= Work to be completed =
Beginning at the line containing "(571, 240) = (599, 174): none -> red domino", output every line to the end of the data below exactly as it appears.

= Input data =
▶

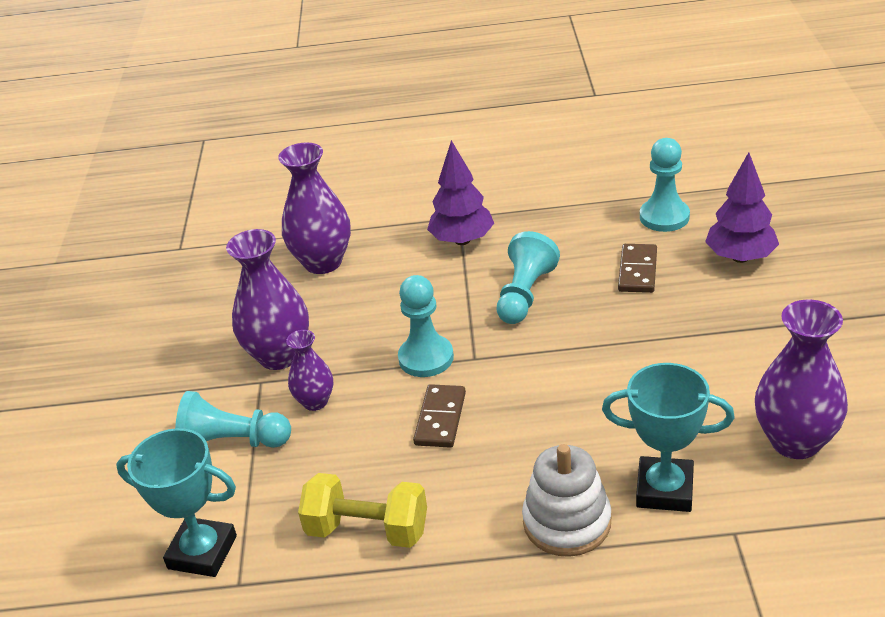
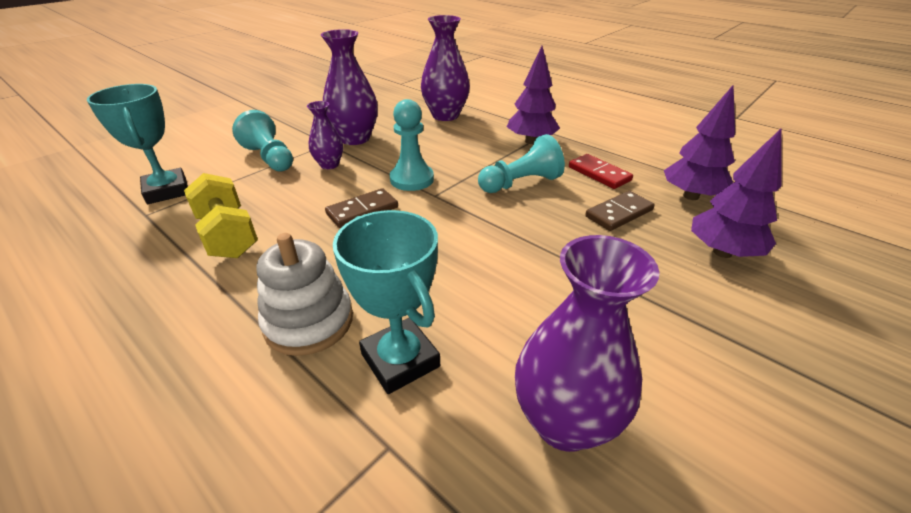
camera: 40 degrees right, 0 degrees up
(571, 240) = (599, 174): none -> red domino
(664, 217) = (691, 196): turquoise pawn -> purple tree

◀

= Written solution =
(571, 240) = (599, 174): none -> red domino
(664, 217) = (691, 196): turquoise pawn -> purple tree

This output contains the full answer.